INFORMATION SUPPLIED:
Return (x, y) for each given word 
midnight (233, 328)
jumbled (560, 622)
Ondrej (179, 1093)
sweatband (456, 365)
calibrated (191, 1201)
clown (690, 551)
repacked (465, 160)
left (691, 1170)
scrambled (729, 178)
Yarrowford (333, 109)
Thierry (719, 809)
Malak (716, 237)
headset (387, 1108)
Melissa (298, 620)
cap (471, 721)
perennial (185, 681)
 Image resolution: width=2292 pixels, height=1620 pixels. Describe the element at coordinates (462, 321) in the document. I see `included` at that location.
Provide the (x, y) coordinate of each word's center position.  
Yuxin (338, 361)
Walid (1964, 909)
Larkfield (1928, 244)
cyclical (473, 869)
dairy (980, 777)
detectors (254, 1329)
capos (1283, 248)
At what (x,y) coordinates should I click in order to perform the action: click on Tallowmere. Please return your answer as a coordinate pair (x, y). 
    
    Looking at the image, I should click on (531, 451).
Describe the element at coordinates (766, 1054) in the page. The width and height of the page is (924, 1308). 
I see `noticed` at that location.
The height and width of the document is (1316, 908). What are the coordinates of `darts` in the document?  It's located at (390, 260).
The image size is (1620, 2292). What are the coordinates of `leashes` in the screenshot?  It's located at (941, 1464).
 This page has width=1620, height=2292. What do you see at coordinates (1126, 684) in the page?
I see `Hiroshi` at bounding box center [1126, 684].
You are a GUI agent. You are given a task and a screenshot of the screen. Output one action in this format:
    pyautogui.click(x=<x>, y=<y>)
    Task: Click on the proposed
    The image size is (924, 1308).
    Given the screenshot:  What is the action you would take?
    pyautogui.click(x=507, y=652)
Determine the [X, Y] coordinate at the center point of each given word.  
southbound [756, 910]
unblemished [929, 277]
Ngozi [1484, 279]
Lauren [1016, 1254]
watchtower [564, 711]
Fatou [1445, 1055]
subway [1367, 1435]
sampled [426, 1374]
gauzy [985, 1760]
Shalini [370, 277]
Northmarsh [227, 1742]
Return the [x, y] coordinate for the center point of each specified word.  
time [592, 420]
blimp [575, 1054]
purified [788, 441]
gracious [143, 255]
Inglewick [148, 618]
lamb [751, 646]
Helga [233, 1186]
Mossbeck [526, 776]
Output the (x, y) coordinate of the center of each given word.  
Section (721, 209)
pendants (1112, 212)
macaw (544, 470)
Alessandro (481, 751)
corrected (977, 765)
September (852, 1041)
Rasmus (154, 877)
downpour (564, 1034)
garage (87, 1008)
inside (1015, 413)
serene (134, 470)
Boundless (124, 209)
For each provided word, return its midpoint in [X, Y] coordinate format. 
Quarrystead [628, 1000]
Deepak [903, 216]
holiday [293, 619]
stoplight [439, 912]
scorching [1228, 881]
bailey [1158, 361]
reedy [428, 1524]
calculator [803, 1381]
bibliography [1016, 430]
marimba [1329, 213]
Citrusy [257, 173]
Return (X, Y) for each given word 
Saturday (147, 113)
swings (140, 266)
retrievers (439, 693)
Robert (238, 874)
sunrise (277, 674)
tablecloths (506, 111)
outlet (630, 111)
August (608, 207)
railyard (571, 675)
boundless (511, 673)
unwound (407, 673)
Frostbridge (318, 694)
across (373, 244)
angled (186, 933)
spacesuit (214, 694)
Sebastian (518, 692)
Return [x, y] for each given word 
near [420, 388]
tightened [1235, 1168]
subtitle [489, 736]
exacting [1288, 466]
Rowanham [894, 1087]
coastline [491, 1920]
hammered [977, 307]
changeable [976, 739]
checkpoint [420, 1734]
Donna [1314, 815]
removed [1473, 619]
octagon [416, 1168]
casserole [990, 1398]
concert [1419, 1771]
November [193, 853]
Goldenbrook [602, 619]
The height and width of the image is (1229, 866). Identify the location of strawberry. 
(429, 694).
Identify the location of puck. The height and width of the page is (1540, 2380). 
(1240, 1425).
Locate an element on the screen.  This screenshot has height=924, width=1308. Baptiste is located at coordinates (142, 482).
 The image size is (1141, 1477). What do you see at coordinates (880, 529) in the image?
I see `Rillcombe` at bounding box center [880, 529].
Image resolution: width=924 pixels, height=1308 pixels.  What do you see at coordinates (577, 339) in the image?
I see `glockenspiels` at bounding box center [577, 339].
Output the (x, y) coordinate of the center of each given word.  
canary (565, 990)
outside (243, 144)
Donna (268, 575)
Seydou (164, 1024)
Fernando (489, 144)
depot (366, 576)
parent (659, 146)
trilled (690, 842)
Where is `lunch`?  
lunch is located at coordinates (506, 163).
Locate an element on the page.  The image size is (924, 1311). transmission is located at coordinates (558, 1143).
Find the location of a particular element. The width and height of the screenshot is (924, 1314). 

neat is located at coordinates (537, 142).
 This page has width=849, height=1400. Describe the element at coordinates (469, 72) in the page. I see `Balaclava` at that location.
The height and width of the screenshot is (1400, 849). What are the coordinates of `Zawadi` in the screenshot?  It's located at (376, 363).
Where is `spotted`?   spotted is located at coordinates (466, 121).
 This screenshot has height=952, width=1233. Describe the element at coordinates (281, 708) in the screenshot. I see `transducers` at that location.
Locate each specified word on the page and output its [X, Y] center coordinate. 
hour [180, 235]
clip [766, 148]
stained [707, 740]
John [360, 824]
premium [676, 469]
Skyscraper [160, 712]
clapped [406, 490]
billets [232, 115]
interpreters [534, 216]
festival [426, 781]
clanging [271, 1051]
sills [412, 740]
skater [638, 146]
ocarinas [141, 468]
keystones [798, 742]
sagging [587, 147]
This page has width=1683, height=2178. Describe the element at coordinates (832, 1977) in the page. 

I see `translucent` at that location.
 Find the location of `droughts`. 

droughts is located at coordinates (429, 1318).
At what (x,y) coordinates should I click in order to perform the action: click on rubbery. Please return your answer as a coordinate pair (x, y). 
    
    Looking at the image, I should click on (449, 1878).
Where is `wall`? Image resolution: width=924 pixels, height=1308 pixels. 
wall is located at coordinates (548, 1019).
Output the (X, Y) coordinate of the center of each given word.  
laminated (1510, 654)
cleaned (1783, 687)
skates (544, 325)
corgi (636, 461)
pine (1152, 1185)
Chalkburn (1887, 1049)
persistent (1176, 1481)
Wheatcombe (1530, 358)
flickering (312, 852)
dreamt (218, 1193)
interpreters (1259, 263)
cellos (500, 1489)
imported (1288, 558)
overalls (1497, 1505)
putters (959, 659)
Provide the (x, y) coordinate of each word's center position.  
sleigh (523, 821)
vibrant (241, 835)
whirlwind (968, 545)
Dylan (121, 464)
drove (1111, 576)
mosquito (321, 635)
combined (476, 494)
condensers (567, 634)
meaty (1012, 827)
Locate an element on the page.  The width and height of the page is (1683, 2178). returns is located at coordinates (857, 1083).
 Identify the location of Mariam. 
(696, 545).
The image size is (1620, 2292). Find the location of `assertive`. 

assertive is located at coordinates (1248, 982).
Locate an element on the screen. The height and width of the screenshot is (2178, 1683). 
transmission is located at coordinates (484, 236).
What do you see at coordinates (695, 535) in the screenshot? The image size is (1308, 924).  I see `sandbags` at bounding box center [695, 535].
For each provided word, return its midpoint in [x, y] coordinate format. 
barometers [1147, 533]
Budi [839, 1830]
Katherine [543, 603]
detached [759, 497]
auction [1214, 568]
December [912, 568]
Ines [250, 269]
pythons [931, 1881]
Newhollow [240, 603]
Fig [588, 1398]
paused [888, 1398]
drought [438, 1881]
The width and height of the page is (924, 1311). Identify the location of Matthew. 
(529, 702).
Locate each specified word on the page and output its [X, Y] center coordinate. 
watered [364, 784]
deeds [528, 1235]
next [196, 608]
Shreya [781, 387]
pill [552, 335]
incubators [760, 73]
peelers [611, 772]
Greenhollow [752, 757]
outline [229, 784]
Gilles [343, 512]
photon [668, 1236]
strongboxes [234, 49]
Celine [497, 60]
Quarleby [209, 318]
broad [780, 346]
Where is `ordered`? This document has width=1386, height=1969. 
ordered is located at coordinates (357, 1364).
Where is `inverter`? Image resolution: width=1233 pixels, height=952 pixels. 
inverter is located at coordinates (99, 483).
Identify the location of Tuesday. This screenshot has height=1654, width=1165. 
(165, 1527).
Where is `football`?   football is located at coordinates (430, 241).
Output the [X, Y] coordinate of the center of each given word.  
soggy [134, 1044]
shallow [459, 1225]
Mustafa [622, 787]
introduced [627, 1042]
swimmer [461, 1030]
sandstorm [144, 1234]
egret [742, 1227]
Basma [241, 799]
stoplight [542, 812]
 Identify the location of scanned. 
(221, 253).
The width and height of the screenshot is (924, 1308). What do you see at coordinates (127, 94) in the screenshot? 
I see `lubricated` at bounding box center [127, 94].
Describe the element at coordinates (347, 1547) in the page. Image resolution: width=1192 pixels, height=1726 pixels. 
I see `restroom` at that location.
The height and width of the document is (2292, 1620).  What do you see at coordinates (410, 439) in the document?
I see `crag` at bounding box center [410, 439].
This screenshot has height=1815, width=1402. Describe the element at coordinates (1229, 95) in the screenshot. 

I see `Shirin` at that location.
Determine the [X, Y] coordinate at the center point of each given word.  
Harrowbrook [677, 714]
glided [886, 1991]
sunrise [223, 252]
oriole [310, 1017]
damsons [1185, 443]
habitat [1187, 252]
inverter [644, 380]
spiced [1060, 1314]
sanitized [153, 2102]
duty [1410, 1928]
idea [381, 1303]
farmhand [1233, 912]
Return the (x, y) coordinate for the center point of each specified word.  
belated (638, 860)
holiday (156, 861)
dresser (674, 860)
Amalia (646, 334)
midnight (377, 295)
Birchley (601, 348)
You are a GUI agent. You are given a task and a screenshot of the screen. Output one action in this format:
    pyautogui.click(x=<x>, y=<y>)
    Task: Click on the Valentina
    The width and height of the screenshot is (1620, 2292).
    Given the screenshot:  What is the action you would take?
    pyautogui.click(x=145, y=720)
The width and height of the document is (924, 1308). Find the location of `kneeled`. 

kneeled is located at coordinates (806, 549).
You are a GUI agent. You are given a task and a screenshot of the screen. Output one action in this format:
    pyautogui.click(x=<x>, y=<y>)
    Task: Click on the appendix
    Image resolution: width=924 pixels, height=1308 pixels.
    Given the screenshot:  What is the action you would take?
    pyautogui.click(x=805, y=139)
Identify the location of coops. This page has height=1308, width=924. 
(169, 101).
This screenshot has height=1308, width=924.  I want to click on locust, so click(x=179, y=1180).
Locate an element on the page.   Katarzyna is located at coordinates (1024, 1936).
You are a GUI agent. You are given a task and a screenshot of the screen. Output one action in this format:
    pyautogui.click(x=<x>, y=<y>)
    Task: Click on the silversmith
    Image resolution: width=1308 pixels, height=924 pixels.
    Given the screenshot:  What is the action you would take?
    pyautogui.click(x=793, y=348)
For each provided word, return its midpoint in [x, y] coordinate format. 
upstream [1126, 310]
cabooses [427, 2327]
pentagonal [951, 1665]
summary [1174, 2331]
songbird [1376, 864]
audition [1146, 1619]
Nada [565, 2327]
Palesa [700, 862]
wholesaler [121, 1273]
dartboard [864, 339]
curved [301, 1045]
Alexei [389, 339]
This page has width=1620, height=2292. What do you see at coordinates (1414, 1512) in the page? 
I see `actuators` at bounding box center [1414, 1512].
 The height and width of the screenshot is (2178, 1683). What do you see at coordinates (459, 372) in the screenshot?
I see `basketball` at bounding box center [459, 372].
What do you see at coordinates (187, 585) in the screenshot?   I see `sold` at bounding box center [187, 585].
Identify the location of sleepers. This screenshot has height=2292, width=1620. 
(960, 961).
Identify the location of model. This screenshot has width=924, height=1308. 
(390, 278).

OBJECTIVE: In the lines from the one containing "Return the (x, y)" through the one containing "Birchley (601, 348)", substitute "cabinet" for "dresser" and return only those lines, otherwise unchanged.

THE COMPLETED TASK:
Return the (x, y) coordinate for the center point of each specified word.  
belated (638, 860)
holiday (156, 861)
cabinet (674, 860)
Amalia (646, 334)
midnight (377, 295)
Birchley (601, 348)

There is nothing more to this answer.